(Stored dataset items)
=-=-=
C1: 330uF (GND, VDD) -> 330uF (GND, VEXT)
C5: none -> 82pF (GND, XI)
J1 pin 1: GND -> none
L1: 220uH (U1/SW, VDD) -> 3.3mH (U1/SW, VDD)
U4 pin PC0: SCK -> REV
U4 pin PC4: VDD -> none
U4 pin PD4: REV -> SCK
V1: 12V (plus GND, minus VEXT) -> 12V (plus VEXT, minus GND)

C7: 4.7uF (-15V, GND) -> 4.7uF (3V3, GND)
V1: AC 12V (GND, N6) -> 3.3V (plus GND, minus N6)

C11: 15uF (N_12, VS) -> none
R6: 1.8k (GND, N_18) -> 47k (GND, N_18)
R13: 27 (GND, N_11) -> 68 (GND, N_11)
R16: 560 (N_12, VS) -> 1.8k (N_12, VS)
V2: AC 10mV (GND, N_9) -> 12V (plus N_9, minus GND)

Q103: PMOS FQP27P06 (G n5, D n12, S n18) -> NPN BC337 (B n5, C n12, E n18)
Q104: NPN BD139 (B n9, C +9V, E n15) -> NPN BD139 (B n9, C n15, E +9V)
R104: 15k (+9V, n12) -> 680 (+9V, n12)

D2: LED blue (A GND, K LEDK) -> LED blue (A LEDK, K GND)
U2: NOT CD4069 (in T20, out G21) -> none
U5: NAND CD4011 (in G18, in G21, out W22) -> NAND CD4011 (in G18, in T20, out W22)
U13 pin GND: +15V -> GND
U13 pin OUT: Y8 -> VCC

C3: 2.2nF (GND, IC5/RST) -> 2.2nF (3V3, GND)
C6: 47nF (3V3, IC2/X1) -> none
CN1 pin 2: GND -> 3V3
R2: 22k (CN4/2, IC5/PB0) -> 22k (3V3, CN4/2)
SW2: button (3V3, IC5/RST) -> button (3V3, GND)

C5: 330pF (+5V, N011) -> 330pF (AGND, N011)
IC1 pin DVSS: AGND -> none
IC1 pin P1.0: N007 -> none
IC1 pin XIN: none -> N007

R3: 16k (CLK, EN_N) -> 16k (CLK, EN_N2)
=-=-=
Copy the lines above exactly, beginning at the line that has "R6: 1.8k (GND, N_18) -> 47k (GND, N_18)" and stopping after the line that has "R104: 15k (+9V, n12) -> 680 (+9V, n12)", and omit the rest.

R6: 1.8k (GND, N_18) -> 47k (GND, N_18)
R13: 27 (GND, N_11) -> 68 (GND, N_11)
R16: 560 (N_12, VS) -> 1.8k (N_12, VS)
V2: AC 10mV (GND, N_9) -> 12V (plus N_9, minus GND)

Q103: PMOS FQP27P06 (G n5, D n12, S n18) -> NPN BC337 (B n5, C n12, E n18)
Q104: NPN BD139 (B n9, C +9V, E n15) -> NPN BD139 (B n9, C n15, E +9V)
R104: 15k (+9V, n12) -> 680 (+9V, n12)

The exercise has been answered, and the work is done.